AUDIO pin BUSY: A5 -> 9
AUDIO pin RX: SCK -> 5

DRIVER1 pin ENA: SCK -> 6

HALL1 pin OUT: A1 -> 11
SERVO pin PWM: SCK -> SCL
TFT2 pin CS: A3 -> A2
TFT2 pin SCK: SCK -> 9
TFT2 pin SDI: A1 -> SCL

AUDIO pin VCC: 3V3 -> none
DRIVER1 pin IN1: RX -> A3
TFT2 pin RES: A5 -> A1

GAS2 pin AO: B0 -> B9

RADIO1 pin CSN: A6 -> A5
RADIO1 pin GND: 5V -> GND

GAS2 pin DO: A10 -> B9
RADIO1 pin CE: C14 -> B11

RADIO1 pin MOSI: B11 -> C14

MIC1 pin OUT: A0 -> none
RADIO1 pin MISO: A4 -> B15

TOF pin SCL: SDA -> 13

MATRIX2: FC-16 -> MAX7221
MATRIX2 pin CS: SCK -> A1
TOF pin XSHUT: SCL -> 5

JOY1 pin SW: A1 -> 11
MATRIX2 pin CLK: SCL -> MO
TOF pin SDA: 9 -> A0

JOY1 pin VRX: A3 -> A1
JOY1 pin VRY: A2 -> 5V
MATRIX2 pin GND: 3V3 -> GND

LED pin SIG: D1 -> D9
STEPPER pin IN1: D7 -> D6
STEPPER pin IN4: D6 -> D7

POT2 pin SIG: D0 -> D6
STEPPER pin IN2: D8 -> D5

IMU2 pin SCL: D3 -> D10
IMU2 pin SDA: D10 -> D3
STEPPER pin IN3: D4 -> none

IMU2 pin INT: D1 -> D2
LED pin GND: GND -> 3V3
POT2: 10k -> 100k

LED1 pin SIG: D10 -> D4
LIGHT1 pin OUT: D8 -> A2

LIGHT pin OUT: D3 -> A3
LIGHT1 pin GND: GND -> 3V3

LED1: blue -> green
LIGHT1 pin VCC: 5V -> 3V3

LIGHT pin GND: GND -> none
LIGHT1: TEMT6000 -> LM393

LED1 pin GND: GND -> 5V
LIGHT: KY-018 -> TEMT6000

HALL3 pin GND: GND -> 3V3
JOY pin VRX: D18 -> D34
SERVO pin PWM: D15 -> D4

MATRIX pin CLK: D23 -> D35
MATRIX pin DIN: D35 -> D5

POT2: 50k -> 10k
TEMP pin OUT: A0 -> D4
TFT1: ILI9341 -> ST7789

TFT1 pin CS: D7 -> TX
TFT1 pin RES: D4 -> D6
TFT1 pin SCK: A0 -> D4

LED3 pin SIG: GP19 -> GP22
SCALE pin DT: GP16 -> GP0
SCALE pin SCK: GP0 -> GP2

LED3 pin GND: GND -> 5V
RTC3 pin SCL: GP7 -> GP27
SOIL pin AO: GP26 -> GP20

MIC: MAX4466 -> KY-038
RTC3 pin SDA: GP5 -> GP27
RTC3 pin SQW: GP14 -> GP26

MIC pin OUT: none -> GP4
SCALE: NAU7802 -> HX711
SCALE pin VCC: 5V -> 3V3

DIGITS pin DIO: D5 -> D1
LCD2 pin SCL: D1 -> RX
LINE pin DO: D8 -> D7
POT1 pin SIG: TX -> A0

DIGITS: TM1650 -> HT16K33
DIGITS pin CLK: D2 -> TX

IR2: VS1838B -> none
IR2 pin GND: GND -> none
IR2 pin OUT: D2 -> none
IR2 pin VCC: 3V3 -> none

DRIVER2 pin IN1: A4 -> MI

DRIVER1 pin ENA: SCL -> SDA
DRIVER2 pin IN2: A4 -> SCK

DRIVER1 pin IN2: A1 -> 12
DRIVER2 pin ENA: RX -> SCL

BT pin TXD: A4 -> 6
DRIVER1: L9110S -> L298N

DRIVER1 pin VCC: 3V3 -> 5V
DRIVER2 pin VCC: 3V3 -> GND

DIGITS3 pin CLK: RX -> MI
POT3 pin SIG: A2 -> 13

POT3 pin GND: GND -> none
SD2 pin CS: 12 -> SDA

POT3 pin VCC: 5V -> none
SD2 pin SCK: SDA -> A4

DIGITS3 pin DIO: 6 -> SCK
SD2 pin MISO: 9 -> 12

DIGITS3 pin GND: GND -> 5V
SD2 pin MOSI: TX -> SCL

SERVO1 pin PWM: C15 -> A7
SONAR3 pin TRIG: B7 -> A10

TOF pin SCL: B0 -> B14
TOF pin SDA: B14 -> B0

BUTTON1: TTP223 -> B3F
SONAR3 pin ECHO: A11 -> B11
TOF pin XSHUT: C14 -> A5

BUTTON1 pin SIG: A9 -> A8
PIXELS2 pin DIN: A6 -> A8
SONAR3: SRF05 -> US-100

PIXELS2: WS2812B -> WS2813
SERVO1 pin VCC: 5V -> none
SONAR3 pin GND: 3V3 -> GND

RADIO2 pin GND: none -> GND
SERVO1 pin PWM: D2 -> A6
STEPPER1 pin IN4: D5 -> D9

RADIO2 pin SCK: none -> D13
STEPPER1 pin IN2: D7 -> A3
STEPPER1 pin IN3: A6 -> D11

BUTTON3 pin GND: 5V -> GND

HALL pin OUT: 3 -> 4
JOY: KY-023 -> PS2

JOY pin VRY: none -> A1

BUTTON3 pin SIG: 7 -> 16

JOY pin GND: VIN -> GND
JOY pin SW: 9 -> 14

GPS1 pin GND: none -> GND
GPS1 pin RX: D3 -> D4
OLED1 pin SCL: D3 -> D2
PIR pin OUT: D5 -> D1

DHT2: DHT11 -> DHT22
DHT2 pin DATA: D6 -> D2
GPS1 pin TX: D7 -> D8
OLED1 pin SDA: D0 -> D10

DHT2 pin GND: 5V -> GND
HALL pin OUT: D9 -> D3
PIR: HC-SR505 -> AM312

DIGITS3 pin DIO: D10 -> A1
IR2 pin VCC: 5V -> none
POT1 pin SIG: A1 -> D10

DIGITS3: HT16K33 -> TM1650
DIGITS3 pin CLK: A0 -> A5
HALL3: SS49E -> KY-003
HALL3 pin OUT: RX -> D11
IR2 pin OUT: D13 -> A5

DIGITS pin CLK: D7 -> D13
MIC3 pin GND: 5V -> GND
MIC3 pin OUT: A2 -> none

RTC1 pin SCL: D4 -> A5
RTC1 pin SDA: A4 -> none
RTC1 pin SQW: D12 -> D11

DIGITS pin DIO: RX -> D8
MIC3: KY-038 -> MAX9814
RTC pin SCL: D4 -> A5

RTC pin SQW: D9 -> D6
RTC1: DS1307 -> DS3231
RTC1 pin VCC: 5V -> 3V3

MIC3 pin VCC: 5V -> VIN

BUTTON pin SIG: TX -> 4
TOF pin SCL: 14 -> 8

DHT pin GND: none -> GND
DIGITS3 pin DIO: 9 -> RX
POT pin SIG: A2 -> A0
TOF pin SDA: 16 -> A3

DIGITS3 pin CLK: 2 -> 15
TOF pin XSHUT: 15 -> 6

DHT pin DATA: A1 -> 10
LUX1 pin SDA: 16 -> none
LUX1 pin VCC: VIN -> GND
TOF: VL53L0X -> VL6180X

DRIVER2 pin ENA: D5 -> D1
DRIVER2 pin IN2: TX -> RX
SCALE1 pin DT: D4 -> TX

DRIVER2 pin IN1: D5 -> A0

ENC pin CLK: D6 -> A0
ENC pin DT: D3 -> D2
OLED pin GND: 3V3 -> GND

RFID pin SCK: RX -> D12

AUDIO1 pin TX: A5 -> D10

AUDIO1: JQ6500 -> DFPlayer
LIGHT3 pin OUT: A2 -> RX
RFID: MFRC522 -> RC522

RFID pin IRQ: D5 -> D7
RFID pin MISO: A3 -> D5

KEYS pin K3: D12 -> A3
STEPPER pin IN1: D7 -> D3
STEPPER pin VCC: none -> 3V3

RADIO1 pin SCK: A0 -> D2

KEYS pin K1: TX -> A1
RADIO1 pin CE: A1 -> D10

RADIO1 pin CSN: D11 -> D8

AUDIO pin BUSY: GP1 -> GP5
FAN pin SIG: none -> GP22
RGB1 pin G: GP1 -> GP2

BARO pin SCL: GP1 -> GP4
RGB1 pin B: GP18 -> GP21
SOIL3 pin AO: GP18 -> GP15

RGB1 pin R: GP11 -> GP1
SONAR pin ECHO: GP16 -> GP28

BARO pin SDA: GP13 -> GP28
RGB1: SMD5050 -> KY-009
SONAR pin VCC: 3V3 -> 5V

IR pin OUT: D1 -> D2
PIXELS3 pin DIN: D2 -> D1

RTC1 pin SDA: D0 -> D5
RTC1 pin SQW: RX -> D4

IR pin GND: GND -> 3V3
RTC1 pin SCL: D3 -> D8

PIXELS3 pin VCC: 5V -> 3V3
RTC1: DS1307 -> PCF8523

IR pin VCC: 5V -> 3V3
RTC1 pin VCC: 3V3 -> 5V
----
Your answer should be the lines above from the one containing "JOY pin SW: 9 -> 14" through the one containing "MIC3 pin VCC: 5V -> VIN", copied exactly and with both ends kept.

Output of the exercise »
JOY pin SW: 9 -> 14

GPS1 pin GND: none -> GND
GPS1 pin RX: D3 -> D4
OLED1 pin SCL: D3 -> D2
PIR pin OUT: D5 -> D1

DHT2: DHT11 -> DHT22
DHT2 pin DATA: D6 -> D2
GPS1 pin TX: D7 -> D8
OLED1 pin SDA: D0 -> D10

DHT2 pin GND: 5V -> GND
HALL pin OUT: D9 -> D3
PIR: HC-SR505 -> AM312

DIGITS3 pin DIO: D10 -> A1
IR2 pin VCC: 5V -> none
POT1 pin SIG: A1 -> D10

DIGITS3: HT16K33 -> TM1650
DIGITS3 pin CLK: A0 -> A5
HALL3: SS49E -> KY-003
HALL3 pin OUT: RX -> D11
IR2 pin OUT: D13 -> A5

DIGITS pin CLK: D7 -> D13
MIC3 pin GND: 5V -> GND
MIC3 pin OUT: A2 -> none

RTC1 pin SCL: D4 -> A5
RTC1 pin SDA: A4 -> none
RTC1 pin SQW: D12 -> D11

DIGITS pin DIO: RX -> D8
MIC3: KY-038 -> MAX9814
RTC pin SCL: D4 -> A5

RTC pin SQW: D9 -> D6
RTC1: DS1307 -> DS3231
RTC1 pin VCC: 5V -> 3V3

MIC3 pin VCC: 5V -> VIN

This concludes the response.